------ Records for the task ------
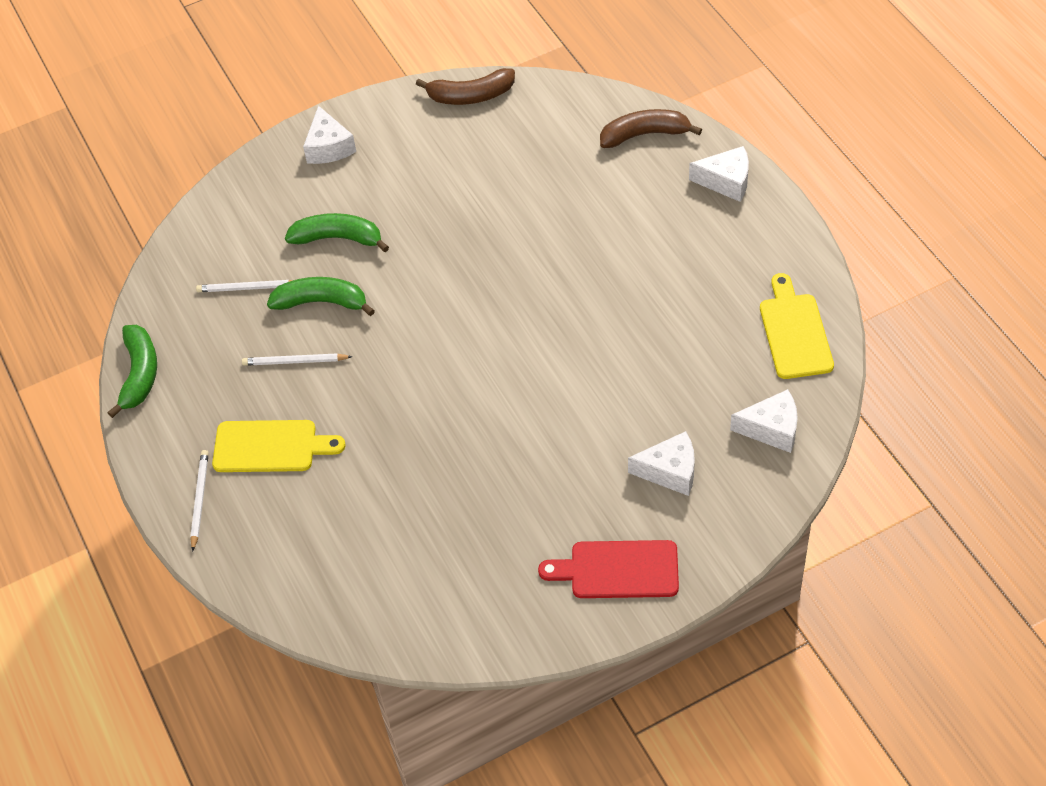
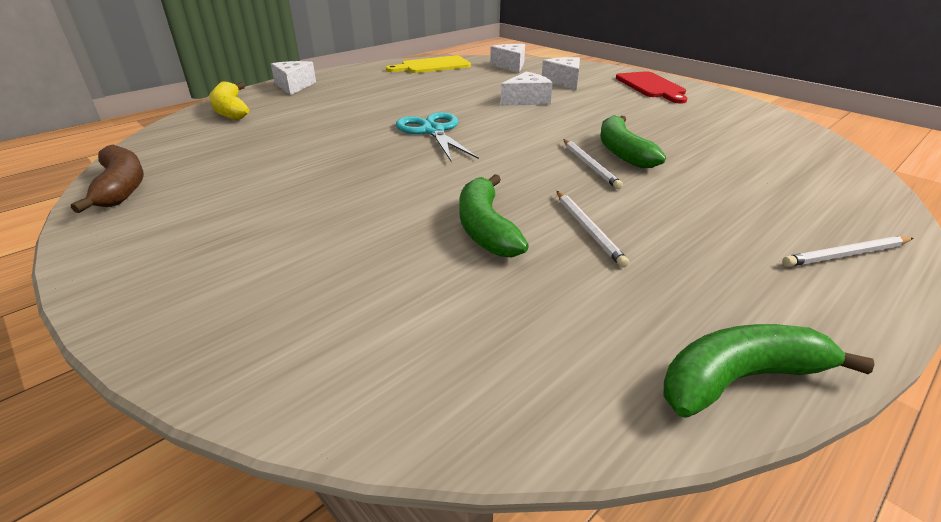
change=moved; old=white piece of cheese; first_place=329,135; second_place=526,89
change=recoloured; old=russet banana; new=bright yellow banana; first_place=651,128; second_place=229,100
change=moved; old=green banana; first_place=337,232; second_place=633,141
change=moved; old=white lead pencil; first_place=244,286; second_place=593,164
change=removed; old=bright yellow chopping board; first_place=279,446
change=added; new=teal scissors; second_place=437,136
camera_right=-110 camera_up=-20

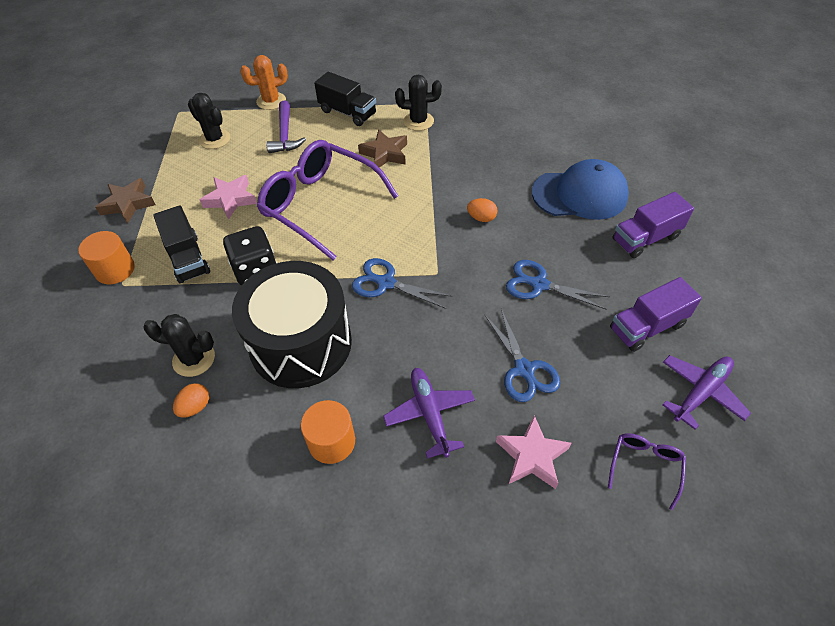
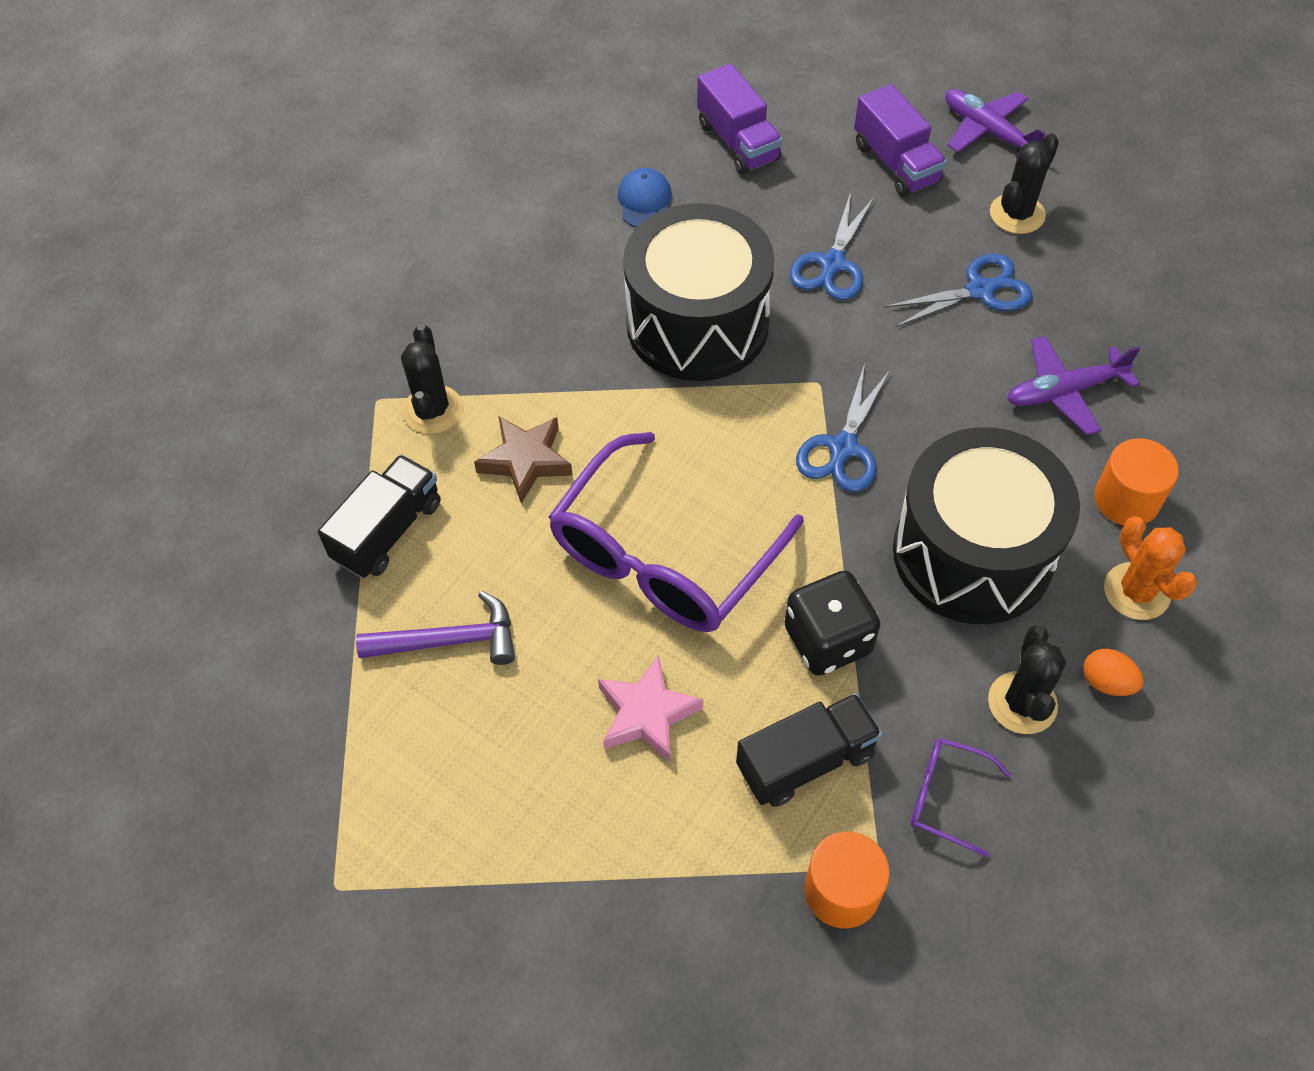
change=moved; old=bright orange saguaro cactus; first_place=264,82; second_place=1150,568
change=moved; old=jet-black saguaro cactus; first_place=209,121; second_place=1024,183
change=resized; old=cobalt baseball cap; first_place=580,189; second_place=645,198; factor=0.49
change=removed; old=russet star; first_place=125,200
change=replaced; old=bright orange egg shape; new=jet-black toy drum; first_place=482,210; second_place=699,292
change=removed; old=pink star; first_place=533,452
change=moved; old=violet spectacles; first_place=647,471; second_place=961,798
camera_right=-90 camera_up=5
------
------ Records for the task ------
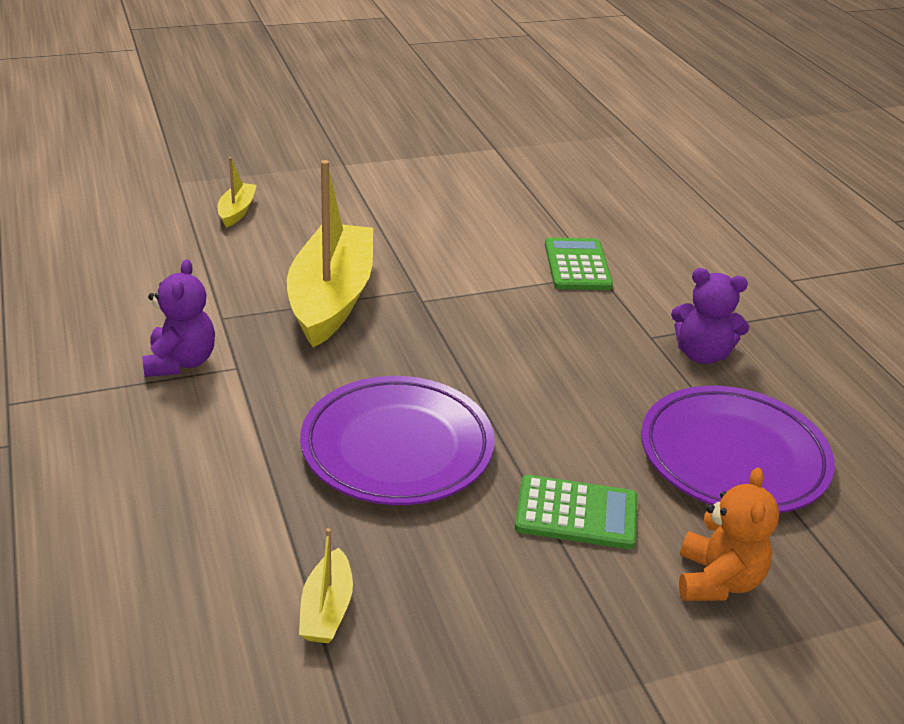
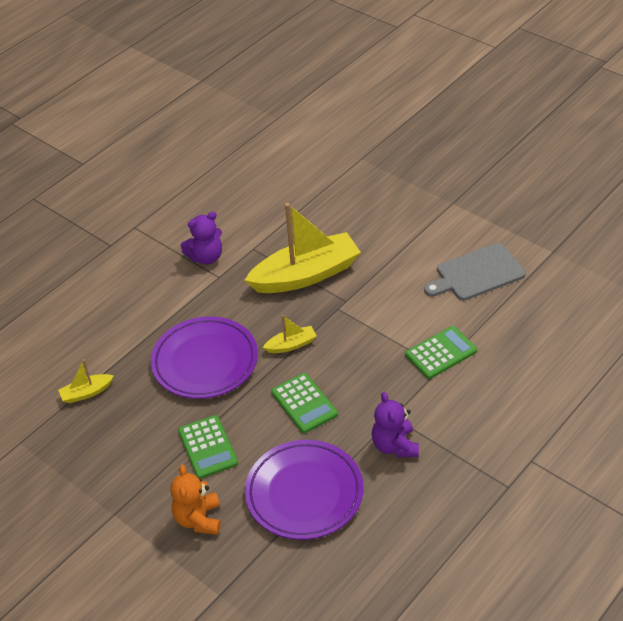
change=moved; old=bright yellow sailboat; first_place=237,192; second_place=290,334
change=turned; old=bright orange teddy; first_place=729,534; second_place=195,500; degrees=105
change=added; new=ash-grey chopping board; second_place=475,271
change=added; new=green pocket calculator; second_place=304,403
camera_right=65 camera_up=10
------
**Your goal:** Tell how many lines of the entries above include "white". The answer should be the number and nothing more.

**Answer section:** 2